(Scene edit records)

# # # # #

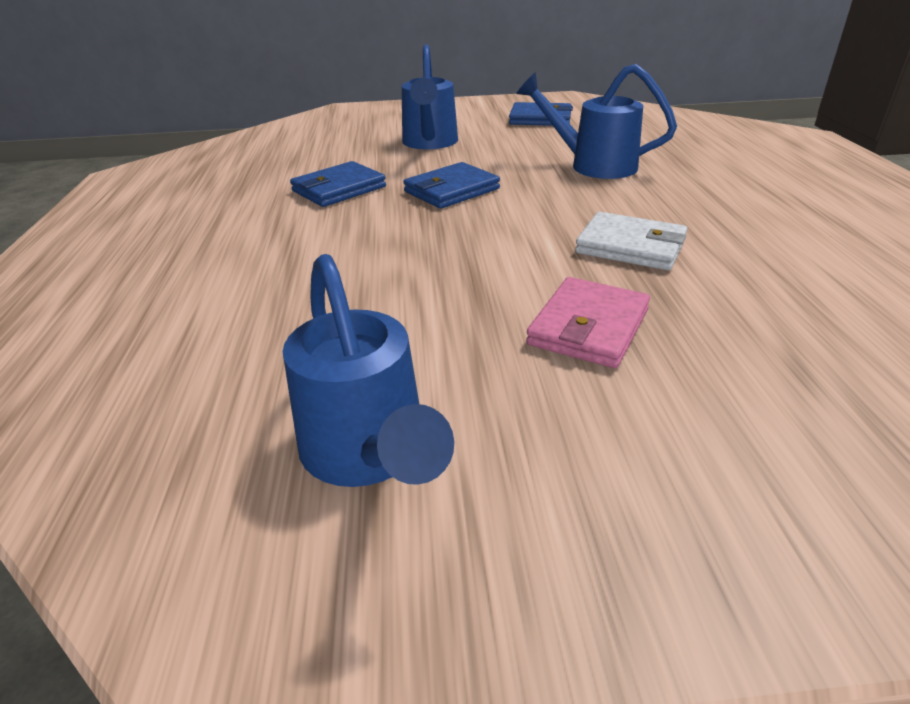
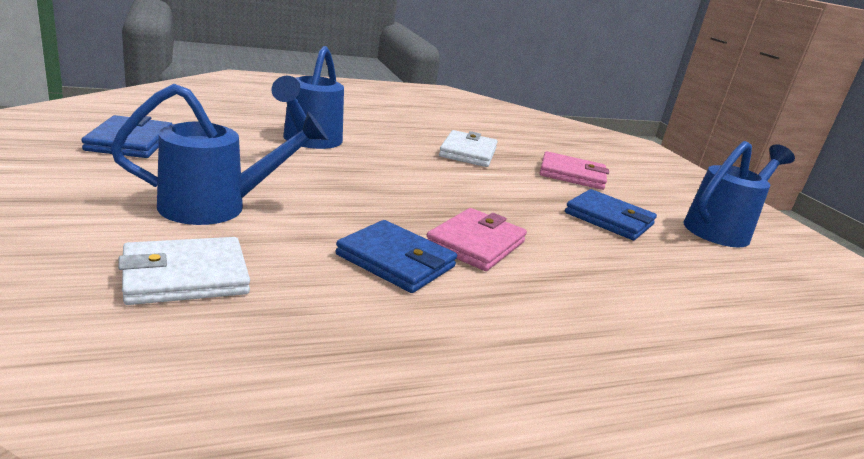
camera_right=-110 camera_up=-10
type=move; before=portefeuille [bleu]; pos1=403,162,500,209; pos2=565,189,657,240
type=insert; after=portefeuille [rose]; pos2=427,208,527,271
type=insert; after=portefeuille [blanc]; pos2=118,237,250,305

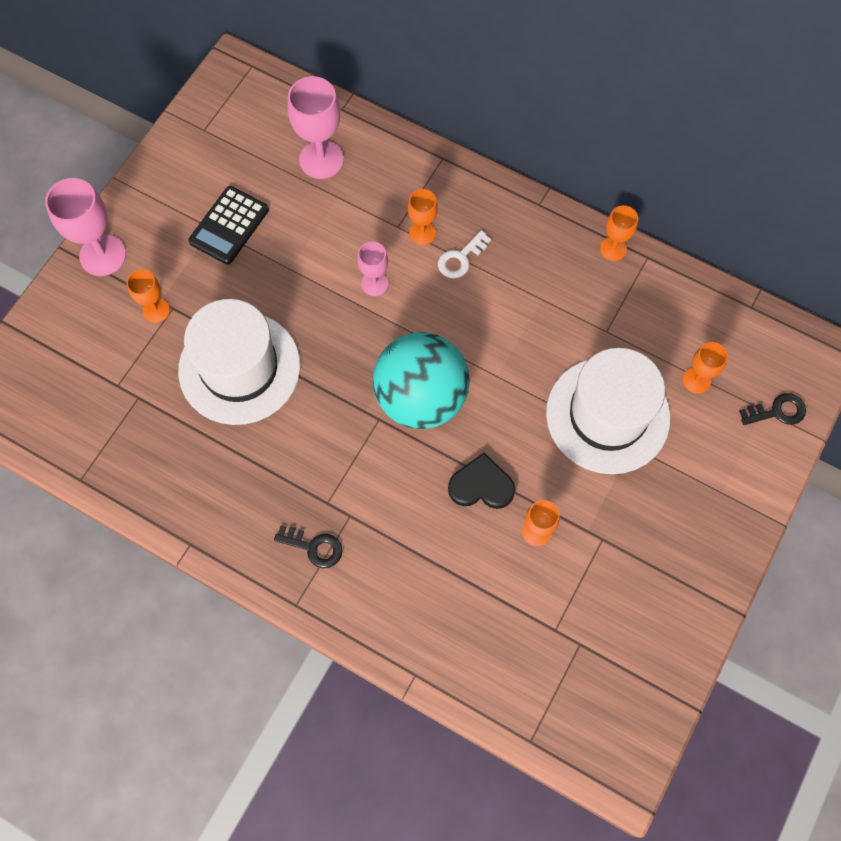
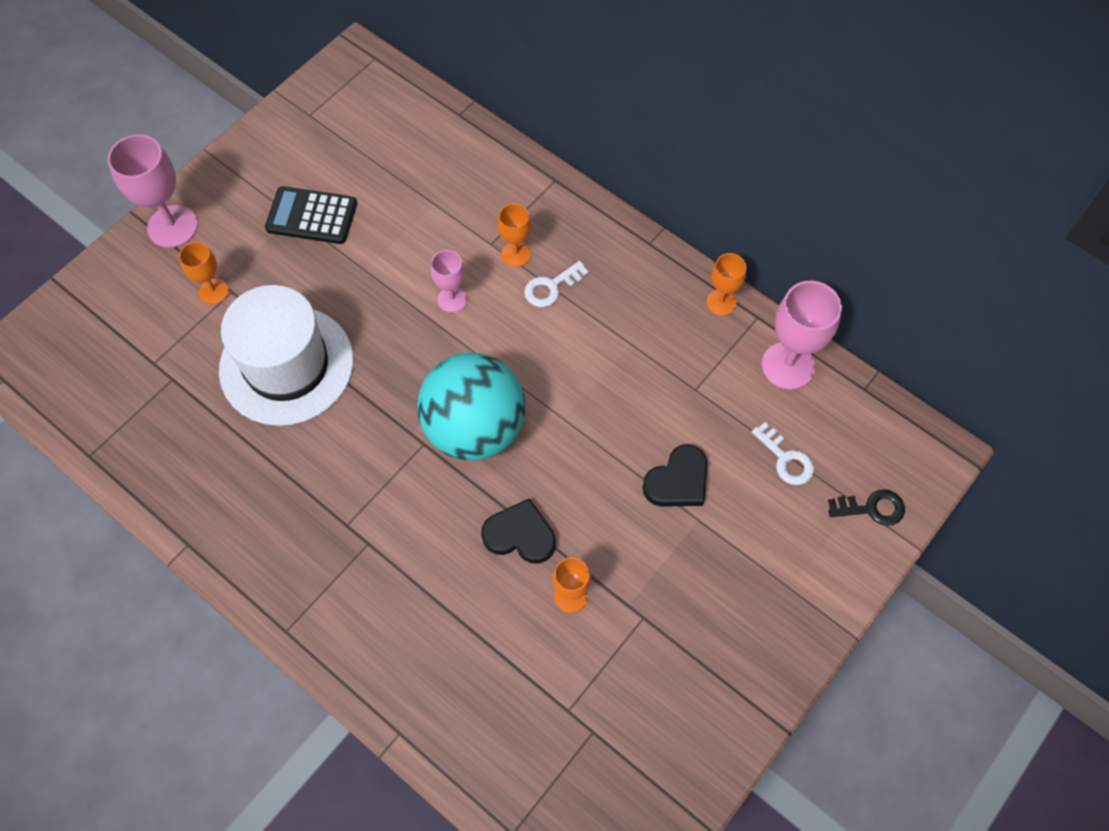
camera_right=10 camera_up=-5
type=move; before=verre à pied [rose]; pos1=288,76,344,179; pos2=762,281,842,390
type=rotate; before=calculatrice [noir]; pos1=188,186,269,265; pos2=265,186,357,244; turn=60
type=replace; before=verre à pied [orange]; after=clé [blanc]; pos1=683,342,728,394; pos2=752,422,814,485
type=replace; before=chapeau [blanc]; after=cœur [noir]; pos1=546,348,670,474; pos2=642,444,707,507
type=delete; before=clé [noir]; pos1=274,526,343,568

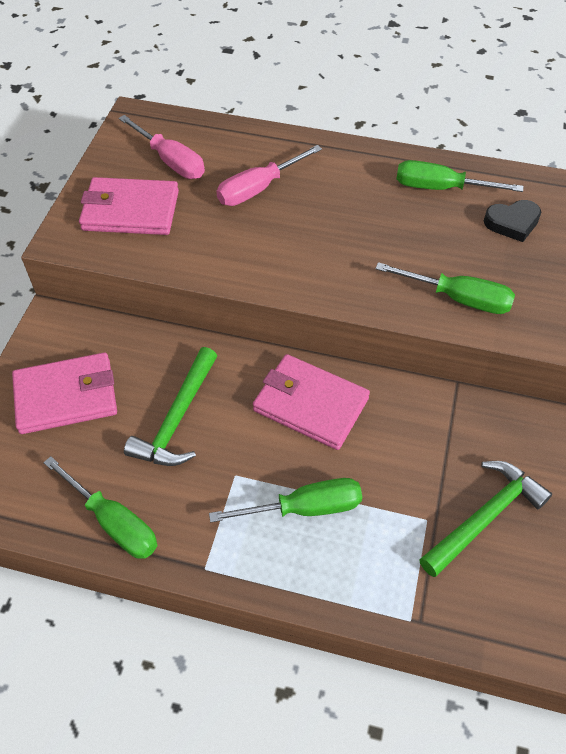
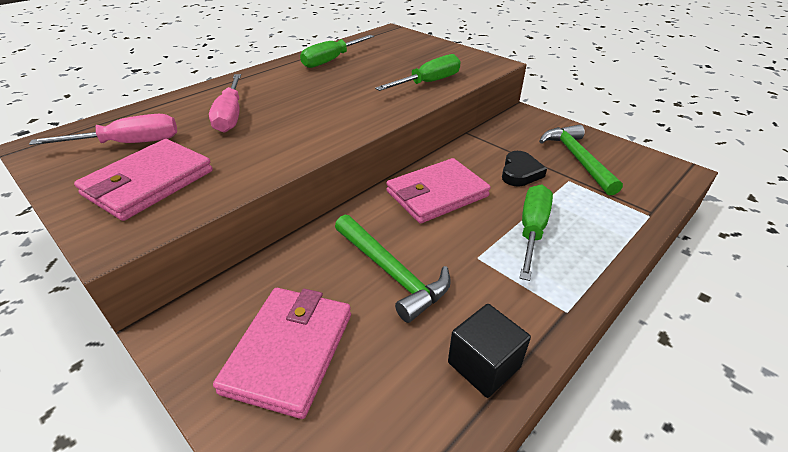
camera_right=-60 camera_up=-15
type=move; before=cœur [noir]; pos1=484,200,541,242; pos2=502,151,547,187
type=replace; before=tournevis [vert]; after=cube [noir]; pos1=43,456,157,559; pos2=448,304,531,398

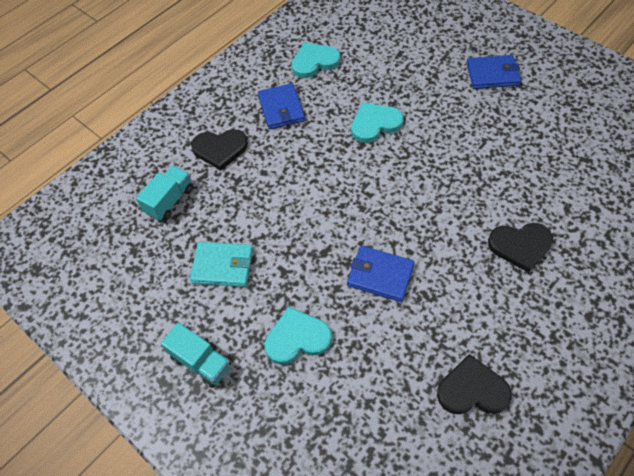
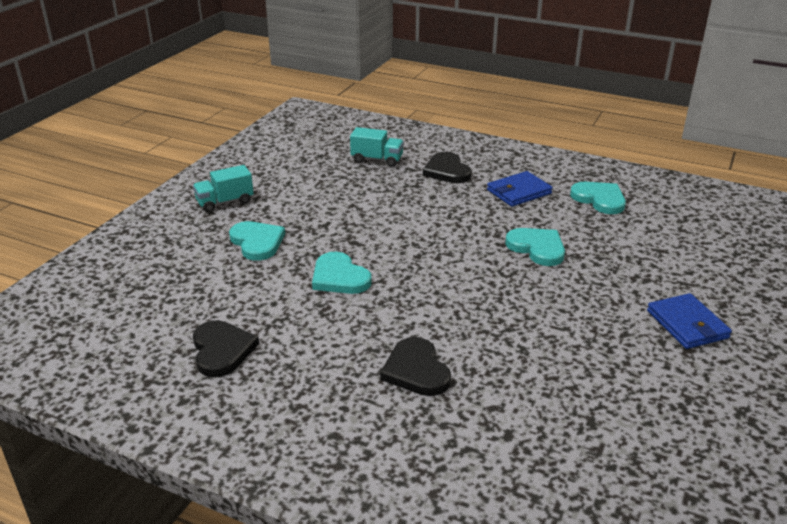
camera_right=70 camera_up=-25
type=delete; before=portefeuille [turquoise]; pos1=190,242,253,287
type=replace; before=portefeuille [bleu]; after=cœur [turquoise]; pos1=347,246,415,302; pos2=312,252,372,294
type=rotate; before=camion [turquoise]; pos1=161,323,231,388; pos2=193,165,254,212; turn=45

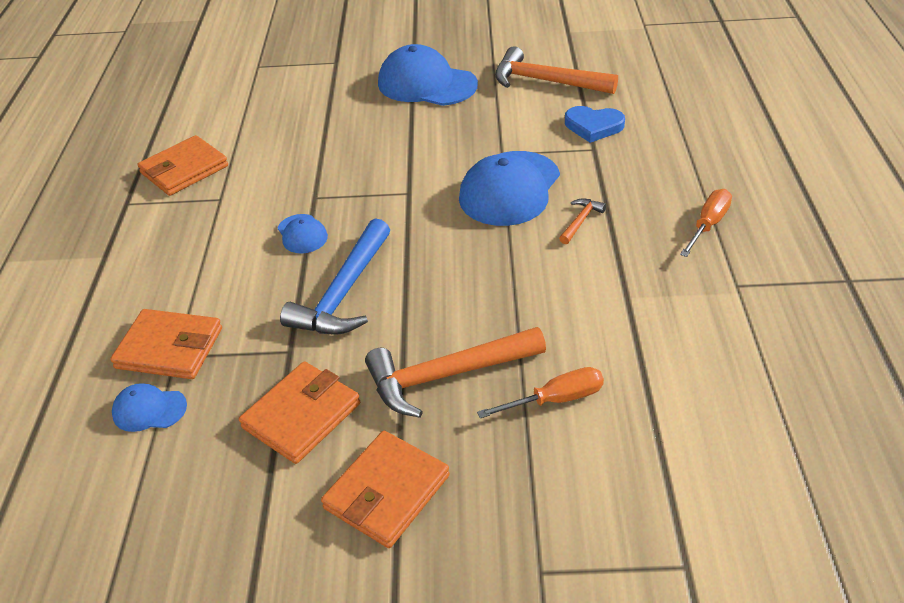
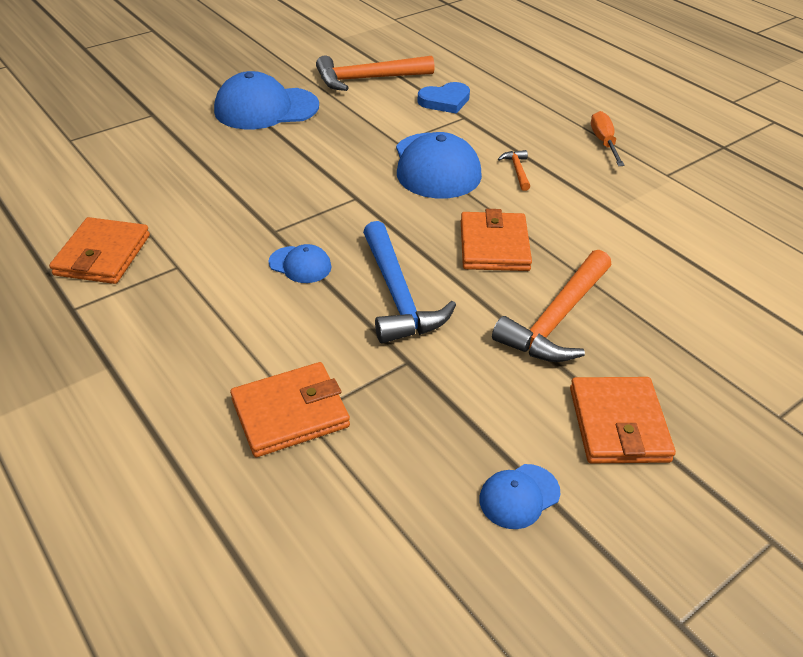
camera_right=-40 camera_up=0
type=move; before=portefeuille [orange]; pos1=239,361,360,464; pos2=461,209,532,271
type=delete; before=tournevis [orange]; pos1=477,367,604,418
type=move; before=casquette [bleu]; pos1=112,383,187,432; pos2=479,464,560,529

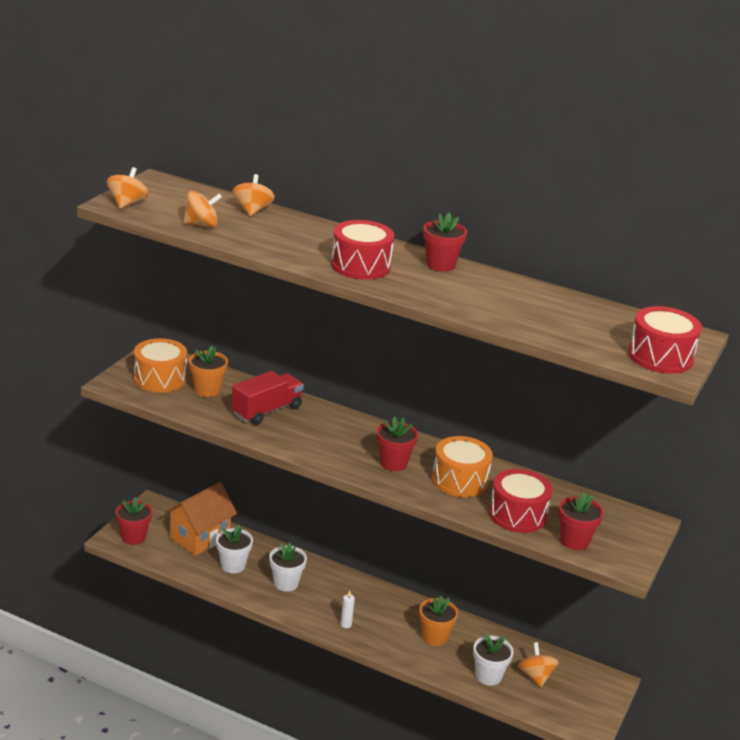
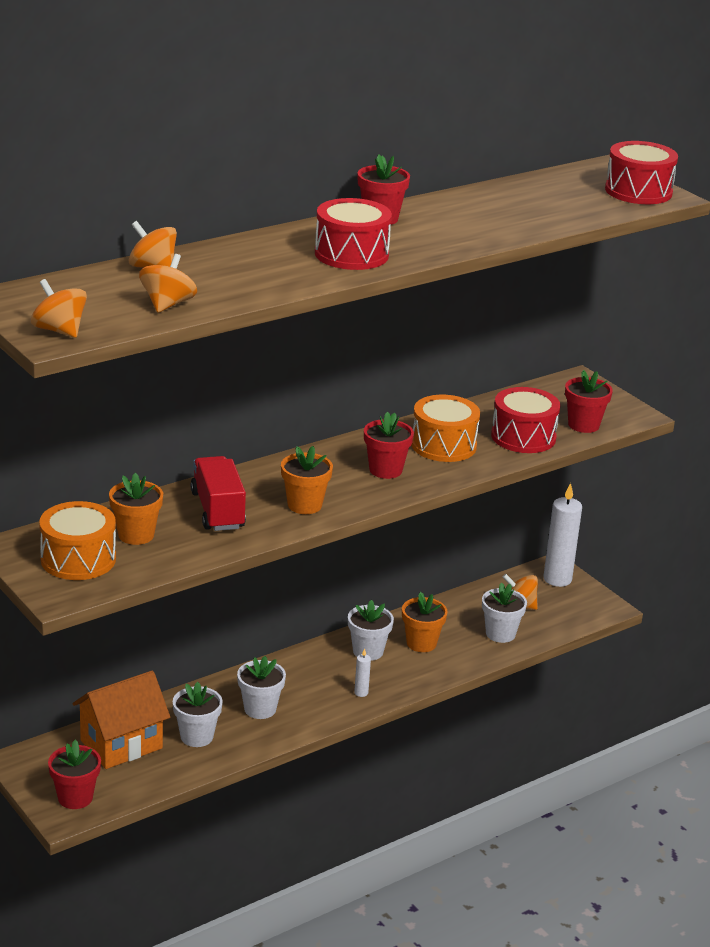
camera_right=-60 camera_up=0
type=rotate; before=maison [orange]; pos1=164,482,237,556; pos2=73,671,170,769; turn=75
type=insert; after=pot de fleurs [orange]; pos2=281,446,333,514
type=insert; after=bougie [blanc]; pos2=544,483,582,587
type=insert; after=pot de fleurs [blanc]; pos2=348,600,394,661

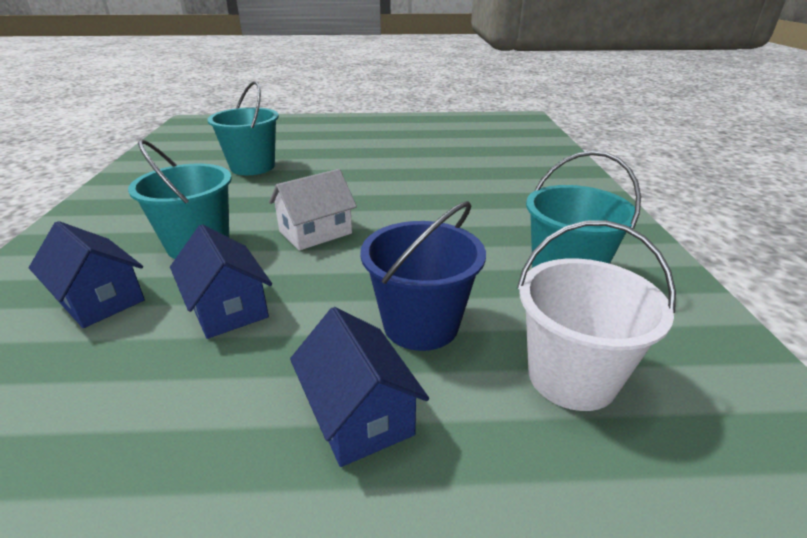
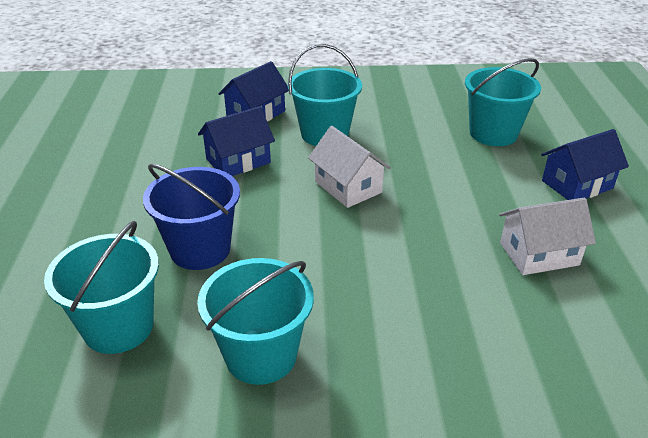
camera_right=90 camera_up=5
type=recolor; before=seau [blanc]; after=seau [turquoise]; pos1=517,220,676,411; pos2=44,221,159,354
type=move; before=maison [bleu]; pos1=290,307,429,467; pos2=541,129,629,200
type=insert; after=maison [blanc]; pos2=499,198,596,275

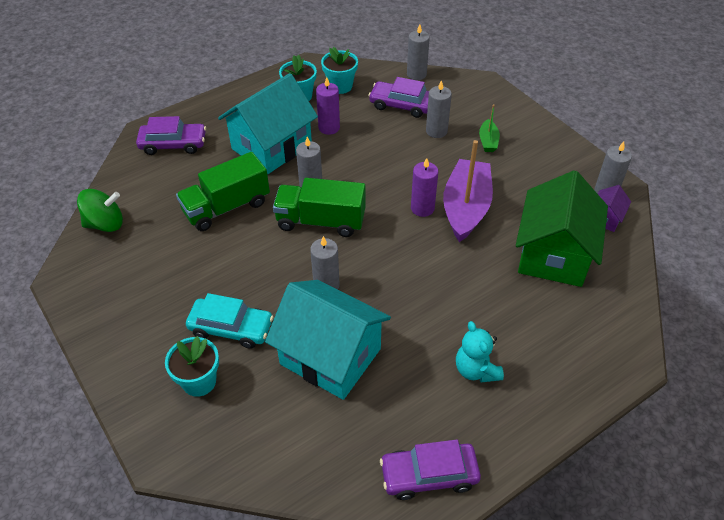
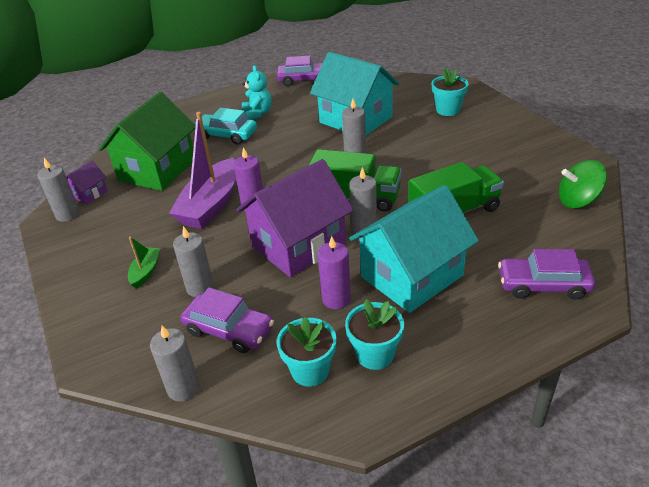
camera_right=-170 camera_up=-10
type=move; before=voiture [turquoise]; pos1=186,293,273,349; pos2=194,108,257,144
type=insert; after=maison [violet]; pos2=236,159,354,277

# # # # #

Set down all the lines above exactly as they appear, with no pictures.

▸ **Solution to this exercise**
camera_right=-110 camera_up=-10
type=move; before=portefeuille [bleu]; pos1=403,162,500,209; pos2=565,189,657,240
type=insert; after=portefeuille [rose]; pos2=427,208,527,271
type=insert; after=portefeuille [blanc]; pos2=118,237,250,305

camera_right=10 camera_up=-5
type=move; before=verre à pied [rose]; pos1=288,76,344,179; pos2=762,281,842,390
type=rotate; before=calculatrice [noir]; pos1=188,186,269,265; pos2=265,186,357,244; turn=60
type=replace; before=verre à pied [orange]; after=clé [blanc]; pos1=683,342,728,394; pos2=752,422,814,485
type=replace; before=chapeau [blanc]; after=cœur [noir]; pos1=546,348,670,474; pos2=642,444,707,507
type=delete; before=clé [noir]; pos1=274,526,343,568

camera_right=-60 camera_up=-15
type=move; before=cœur [noir]; pos1=484,200,541,242; pos2=502,151,547,187
type=replace; before=tournevis [vert]; after=cube [noir]; pos1=43,456,157,559; pos2=448,304,531,398

camera_right=70 camera_up=-25
type=delete; before=portefeuille [turquoise]; pos1=190,242,253,287
type=replace; before=portefeuille [bleu]; after=cœur [turquoise]; pos1=347,246,415,302; pos2=312,252,372,294
type=rotate; before=camion [turquoise]; pos1=161,323,231,388; pos2=193,165,254,212; turn=45

camera_right=-40 camera_up=0
type=move; before=portefeuille [orange]; pos1=239,361,360,464; pos2=461,209,532,271
type=delete; before=tournevis [orange]; pos1=477,367,604,418
type=move; before=casquette [bleu]; pos1=112,383,187,432; pos2=479,464,560,529

camera_right=-60 camera_up=0
type=rotate; before=maison [orange]; pos1=164,482,237,556; pos2=73,671,170,769; turn=75
type=insert; after=pot de fleurs [orange]; pos2=281,446,333,514
type=insert; after=bougie [blanc]; pos2=544,483,582,587
type=insert; after=pot de fleurs [blanc]; pos2=348,600,394,661

camera_right=90 camera_up=5
type=recolor; before=seau [blanc]; after=seau [turquoise]; pos1=517,220,676,411; pos2=44,221,159,354
type=move; before=maison [bleu]; pos1=290,307,429,467; pos2=541,129,629,200
type=insert; after=maison [blanc]; pos2=499,198,596,275

camera_right=-170 camera_up=-10
type=move; before=voiture [turquoise]; pos1=186,293,273,349; pos2=194,108,257,144
type=insert; after=maison [violet]; pos2=236,159,354,277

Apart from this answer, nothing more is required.